* PROBLEM REQUIREMENTS:
As soon as the line containing "(459, 298) = (384, 347): green" appears in the material below, start returning lines exactly, and end with the line containing "(418, 518) = (256, 550): grey".

===

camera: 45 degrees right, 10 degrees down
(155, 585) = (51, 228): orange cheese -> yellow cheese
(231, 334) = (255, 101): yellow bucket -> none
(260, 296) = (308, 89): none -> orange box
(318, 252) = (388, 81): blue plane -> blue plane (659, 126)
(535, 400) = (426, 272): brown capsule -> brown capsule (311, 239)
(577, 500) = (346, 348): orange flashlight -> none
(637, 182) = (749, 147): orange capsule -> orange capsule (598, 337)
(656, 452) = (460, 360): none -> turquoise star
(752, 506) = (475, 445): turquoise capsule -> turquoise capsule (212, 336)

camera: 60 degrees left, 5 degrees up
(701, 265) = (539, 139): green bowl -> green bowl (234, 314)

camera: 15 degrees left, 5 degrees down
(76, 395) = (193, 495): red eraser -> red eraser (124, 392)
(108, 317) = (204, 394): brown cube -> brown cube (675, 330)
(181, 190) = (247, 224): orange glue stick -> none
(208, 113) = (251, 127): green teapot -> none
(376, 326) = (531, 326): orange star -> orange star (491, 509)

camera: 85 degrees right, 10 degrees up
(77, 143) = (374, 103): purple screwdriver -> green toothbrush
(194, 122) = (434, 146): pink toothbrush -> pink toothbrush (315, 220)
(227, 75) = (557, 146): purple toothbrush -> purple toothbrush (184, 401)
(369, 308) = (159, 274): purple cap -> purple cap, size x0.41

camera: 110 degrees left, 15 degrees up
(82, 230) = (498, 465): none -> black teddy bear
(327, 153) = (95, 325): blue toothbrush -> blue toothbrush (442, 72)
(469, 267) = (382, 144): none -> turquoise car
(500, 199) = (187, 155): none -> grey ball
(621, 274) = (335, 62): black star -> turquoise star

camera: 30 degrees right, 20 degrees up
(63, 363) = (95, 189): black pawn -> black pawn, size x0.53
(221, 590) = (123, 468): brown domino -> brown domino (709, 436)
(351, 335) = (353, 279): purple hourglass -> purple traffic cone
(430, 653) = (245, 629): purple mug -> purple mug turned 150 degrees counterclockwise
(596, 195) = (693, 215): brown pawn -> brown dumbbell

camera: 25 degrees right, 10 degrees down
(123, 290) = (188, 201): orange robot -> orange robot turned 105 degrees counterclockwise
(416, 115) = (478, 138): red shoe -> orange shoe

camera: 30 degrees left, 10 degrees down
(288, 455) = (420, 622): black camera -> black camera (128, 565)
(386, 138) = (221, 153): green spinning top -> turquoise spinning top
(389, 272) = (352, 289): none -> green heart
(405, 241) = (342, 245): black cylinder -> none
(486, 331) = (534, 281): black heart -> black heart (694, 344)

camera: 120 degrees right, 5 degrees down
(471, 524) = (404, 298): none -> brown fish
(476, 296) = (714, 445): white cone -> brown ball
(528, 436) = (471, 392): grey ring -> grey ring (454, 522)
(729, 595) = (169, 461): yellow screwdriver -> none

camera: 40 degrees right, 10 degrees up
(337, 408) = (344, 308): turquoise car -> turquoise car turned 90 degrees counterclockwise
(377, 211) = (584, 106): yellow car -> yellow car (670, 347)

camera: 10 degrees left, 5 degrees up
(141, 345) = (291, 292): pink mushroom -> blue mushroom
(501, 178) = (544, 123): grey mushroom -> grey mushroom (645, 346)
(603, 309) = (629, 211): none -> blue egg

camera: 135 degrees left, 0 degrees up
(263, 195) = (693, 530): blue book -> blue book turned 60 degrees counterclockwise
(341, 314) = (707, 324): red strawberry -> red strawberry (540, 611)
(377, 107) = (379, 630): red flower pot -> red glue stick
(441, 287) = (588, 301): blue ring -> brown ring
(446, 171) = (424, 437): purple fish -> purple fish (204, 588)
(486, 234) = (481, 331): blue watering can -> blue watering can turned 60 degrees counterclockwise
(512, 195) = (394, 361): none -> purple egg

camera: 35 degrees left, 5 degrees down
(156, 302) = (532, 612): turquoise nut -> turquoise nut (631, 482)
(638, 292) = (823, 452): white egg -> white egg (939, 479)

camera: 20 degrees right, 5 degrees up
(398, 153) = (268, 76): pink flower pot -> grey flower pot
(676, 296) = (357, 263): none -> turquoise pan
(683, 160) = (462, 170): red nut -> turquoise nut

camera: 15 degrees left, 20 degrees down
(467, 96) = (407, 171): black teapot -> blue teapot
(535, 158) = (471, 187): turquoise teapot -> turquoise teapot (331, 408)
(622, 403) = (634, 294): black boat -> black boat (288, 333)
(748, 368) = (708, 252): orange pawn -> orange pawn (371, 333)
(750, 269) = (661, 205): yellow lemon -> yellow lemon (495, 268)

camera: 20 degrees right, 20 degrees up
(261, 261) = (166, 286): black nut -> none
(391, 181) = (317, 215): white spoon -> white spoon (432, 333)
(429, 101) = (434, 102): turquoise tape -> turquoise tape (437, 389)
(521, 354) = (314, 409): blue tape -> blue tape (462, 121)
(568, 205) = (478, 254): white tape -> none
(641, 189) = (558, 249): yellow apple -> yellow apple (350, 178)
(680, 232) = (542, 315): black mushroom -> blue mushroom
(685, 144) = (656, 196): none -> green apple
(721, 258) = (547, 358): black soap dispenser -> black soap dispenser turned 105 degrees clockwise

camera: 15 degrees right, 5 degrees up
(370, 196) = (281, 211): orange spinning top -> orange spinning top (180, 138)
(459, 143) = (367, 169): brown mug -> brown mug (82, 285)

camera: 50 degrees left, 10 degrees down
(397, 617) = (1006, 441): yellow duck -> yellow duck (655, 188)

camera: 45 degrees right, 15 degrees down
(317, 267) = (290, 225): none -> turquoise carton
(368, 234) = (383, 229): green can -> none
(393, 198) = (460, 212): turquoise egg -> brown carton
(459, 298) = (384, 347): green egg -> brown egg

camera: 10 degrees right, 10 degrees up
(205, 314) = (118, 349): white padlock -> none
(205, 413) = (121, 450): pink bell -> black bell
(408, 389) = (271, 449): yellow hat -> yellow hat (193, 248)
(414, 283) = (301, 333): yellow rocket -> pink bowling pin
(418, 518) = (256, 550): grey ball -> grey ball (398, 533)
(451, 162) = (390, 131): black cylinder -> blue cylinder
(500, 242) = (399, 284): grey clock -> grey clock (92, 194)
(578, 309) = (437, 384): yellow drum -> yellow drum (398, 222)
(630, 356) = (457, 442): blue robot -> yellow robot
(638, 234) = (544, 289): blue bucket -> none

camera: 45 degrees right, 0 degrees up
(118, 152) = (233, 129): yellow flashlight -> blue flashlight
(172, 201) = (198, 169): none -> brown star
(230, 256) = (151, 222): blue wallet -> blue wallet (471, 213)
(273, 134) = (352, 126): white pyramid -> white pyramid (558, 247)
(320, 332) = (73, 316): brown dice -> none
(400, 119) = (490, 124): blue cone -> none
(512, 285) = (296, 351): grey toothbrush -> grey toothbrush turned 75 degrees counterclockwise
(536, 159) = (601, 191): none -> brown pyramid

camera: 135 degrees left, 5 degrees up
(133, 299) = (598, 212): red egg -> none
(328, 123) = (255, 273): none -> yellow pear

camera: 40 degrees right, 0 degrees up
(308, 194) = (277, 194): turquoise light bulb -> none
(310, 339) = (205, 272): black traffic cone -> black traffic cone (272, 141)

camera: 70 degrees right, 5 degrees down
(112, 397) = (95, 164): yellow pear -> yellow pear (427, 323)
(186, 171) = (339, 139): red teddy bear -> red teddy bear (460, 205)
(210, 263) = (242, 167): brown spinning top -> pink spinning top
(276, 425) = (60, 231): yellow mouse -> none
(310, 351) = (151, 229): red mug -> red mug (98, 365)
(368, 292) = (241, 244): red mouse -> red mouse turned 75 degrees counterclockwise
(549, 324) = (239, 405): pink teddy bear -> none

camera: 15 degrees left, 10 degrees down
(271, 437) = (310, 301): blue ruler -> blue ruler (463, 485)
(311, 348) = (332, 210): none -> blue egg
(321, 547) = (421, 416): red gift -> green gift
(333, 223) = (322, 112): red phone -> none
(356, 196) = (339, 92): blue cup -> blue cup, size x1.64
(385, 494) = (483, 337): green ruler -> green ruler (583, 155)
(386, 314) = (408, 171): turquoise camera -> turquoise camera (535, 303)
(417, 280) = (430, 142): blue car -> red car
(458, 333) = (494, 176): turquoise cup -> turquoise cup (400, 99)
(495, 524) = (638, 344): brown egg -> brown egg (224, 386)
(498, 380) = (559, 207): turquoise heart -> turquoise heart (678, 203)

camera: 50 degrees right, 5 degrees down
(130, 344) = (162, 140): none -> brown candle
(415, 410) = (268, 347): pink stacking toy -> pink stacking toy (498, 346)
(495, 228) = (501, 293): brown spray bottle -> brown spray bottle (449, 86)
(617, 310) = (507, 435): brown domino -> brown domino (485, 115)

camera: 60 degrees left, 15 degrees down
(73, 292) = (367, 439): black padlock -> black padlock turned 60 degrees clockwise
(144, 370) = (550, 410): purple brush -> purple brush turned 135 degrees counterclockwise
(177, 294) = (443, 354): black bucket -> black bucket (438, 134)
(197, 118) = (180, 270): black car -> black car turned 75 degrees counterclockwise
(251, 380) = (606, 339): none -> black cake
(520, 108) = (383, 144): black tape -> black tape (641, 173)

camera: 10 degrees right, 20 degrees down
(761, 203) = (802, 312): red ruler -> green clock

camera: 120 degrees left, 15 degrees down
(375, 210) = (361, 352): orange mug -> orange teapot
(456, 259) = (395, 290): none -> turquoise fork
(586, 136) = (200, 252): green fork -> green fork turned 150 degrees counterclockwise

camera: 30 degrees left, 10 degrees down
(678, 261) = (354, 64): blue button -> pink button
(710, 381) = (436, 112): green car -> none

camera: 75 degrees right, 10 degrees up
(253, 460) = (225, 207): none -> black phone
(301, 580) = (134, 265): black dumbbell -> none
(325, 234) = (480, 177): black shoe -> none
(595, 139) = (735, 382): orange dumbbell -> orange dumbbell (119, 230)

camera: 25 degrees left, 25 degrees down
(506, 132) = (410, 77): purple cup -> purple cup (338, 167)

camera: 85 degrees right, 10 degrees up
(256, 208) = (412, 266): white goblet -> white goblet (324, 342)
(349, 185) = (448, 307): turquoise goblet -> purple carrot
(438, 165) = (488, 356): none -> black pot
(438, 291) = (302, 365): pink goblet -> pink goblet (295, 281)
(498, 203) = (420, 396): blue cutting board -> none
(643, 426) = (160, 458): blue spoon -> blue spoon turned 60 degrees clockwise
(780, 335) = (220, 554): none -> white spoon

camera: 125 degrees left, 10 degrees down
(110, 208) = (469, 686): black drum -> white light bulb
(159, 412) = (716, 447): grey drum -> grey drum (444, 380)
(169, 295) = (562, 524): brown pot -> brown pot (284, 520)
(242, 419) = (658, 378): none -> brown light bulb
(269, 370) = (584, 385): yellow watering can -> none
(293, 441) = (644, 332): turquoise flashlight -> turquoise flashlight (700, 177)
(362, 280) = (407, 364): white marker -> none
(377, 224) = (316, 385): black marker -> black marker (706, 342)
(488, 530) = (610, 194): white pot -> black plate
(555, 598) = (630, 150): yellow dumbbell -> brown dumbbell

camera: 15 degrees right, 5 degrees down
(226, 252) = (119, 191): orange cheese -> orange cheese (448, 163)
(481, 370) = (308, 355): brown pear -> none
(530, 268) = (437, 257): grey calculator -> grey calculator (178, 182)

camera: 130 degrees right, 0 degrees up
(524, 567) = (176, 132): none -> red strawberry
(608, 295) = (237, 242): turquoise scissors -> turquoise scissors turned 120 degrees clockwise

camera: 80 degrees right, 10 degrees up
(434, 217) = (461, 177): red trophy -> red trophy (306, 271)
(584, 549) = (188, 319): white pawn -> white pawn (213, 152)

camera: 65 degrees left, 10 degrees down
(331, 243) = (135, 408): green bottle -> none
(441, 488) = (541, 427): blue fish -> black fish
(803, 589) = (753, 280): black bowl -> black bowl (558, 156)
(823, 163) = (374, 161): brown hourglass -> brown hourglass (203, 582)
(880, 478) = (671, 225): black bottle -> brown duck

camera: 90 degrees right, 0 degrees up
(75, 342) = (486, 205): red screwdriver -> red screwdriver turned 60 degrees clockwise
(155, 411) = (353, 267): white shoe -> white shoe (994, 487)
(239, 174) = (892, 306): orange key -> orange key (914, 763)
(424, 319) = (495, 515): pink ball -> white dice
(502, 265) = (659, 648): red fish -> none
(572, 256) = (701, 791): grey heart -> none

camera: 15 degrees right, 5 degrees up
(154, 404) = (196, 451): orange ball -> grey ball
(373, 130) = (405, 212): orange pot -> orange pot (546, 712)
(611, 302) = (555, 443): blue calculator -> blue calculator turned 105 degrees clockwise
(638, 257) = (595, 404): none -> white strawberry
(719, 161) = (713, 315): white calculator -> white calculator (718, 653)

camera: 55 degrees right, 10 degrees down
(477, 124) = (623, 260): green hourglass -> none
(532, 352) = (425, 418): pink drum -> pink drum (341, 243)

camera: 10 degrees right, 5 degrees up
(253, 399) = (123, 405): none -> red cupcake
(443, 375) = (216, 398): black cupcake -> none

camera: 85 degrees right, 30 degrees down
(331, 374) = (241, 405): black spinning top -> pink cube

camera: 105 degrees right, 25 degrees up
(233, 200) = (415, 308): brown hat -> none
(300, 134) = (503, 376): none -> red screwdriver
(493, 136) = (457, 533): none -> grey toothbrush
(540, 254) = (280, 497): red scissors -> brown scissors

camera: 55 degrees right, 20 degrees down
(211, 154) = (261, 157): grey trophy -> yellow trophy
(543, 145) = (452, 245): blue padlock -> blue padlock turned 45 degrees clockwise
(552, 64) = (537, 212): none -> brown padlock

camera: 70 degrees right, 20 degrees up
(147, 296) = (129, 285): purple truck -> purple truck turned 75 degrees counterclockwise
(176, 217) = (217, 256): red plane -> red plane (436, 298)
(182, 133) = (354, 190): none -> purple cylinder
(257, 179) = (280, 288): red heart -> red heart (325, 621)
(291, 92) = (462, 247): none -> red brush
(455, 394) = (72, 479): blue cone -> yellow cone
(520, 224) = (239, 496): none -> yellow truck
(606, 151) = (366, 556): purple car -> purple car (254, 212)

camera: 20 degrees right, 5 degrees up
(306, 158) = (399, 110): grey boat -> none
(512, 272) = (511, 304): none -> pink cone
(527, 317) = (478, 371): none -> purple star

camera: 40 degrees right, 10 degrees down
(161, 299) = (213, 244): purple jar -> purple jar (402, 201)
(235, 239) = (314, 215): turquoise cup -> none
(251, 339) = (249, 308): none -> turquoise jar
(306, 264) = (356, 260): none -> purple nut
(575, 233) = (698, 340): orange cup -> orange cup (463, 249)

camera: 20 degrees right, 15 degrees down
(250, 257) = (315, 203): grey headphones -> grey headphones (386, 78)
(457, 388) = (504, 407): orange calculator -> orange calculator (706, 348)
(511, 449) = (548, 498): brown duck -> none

===

* ANSWER TO THIS TASK:
(459, 298) = (384, 347): green egg -> brown egg

camera: 10 degrees right, 10 degrees up
(205, 314) = (118, 349): white padlock -> none
(205, 413) = (121, 450): pink bell -> black bell
(408, 389) = (271, 449): yellow hat -> yellow hat (193, 248)
(414, 283) = (301, 333): yellow rocket -> pink bowling pin
(418, 518) = (256, 550): grey ball -> grey ball (398, 533)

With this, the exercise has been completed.